Repeat the listing exactly. Do not carry over any pictures.

===== MATERIAL PROVIDED =====

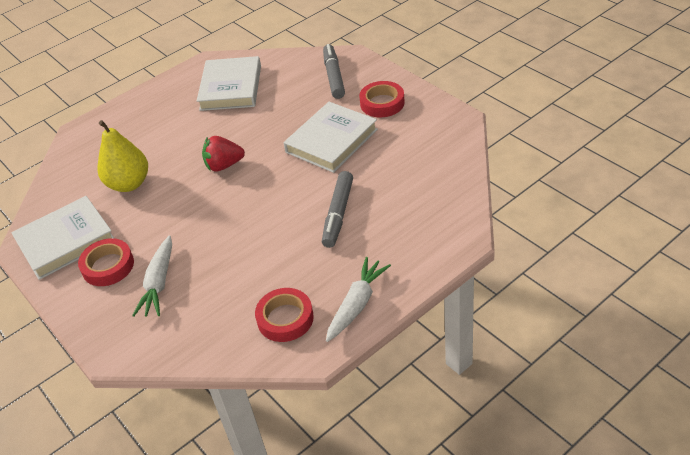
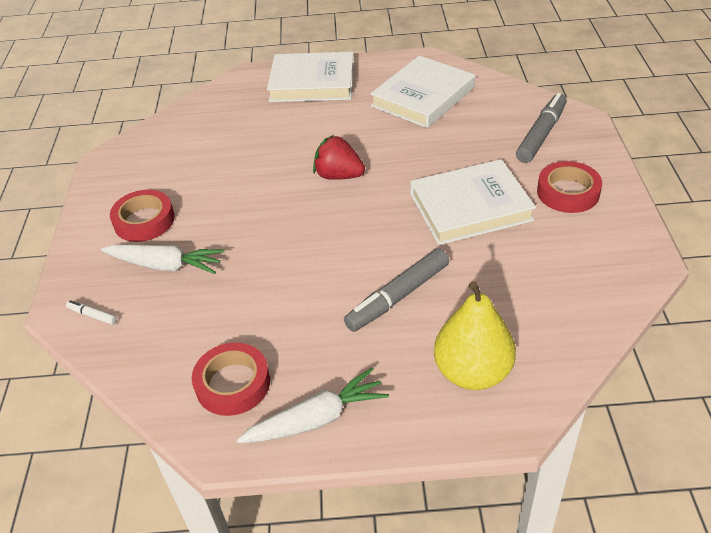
camera: 35 degrees right, 0 degrees up
(65, 241) = (138, 175): white book -> white book (312, 82)
(129, 184) = (240, 148): yellow pear -> yellow pear (472, 372)
(140, 341) = (93, 315): none -> white marker
(159, 283) = (165, 265): white carrot -> white carrot turned 120 degrees counterclockwise

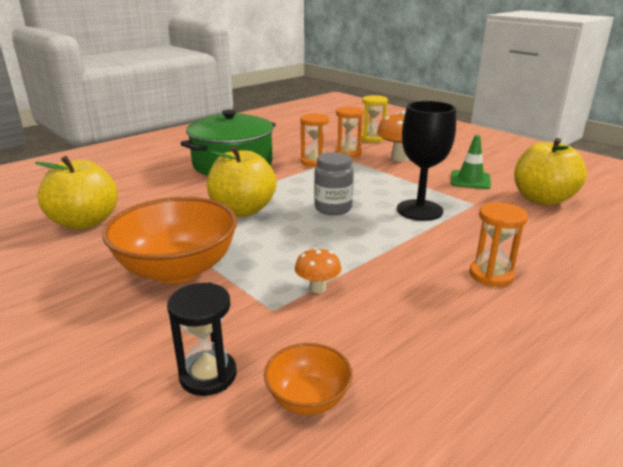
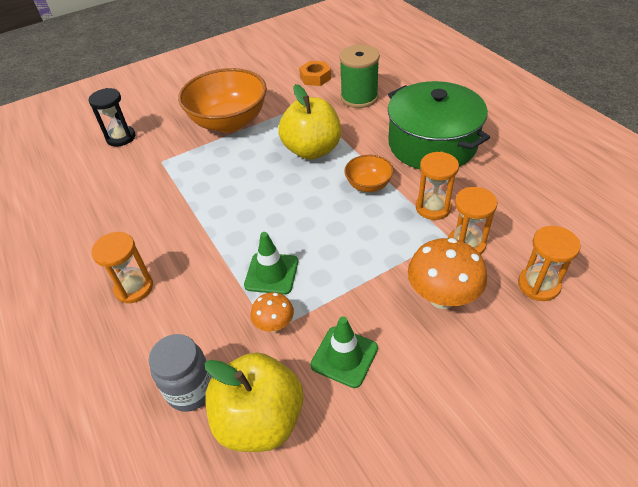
camera: 105 degrees right, 20 degrees up
(85, 222) = (315, 77): yellow apple -> orange nut
(145, 195) = (359, 97): none -> green spool
(308, 398) = (82, 169): orange bowl -> orange bowl (368, 185)
(317, 288) = (172, 183): orange mushroom -> orange mushroom (274, 325)
(333, 208) = (298, 207): grey jar -> grey jar (191, 389)
(372, 138) = (538, 285): yellow hourglass -> orange hourglass
(419, 210) = (271, 273): black goblet -> green traffic cone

=====

• _EXERCISE SOLUTION_:
camera: 35 degrees right, 0 degrees up
(65, 241) = (138, 175): white book -> white book (312, 82)
(129, 184) = (240, 148): yellow pear -> yellow pear (472, 372)
(140, 341) = (93, 315): none -> white marker
(159, 283) = (165, 265): white carrot -> white carrot turned 120 degrees counterclockwise

camera: 105 degrees right, 20 degrees up
(85, 222) = (315, 77): yellow apple -> orange nut
(145, 195) = (359, 97): none -> green spool
(308, 398) = (82, 169): orange bowl -> orange bowl (368, 185)
(317, 288) = (172, 183): orange mushroom -> orange mushroom (274, 325)
(333, 208) = (298, 207): grey jar -> grey jar (191, 389)
(372, 138) = (538, 285): yellow hourglass -> orange hourglass
(419, 210) = (271, 273): black goblet -> green traffic cone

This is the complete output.